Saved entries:

════════

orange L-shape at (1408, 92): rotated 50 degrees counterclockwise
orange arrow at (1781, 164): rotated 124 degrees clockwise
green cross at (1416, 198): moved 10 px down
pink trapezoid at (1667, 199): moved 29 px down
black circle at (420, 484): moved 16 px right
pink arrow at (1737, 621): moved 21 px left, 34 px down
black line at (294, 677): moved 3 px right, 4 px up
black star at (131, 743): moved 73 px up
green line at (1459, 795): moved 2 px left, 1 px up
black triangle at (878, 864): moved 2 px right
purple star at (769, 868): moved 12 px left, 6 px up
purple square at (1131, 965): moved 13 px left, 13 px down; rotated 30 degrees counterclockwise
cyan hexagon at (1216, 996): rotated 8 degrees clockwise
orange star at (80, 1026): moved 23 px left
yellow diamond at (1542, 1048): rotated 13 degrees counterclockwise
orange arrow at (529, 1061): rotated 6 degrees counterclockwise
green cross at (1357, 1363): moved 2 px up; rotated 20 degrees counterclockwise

════════

§ **Your instructions**
Report the number of lines in the records above that include "star", leaving out any other words.

§ **Output below**
3